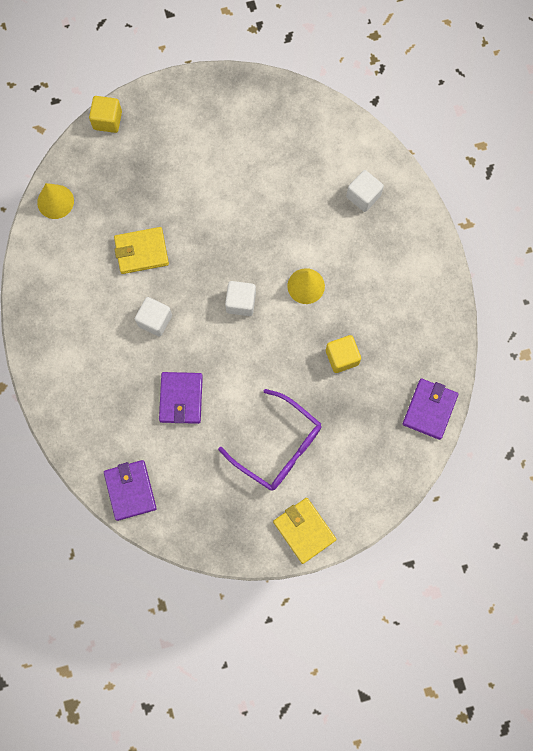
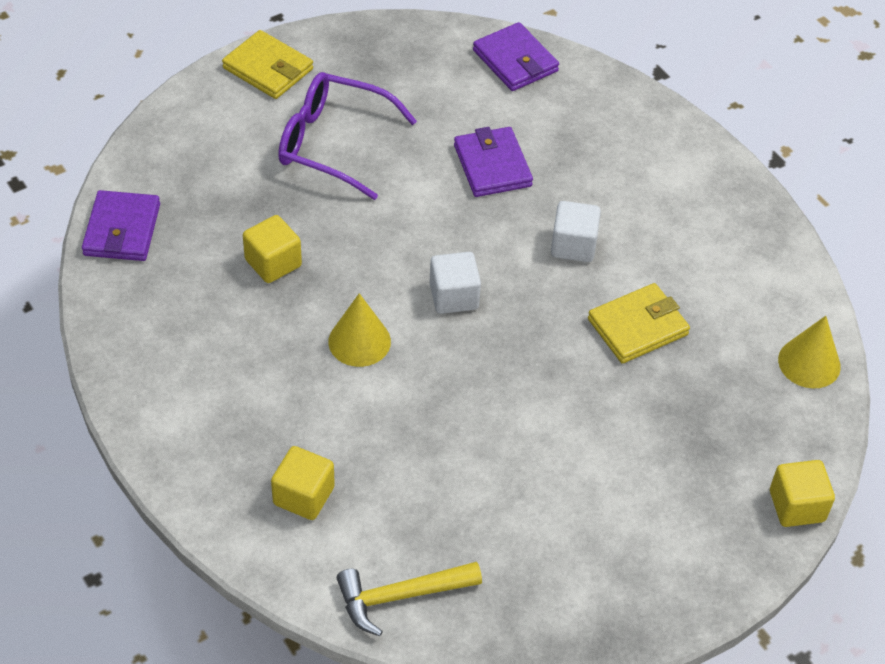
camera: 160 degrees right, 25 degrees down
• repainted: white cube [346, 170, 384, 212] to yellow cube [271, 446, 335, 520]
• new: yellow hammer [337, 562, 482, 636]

-------------------------

** Assignment **
Would you set down each line of the data exactly, with no images included?

** Reply to the exercise **
camera: 160 degrees right, 25 degrees down
• repainted: white cube [346, 170, 384, 212] to yellow cube [271, 446, 335, 520]
• new: yellow hammer [337, 562, 482, 636]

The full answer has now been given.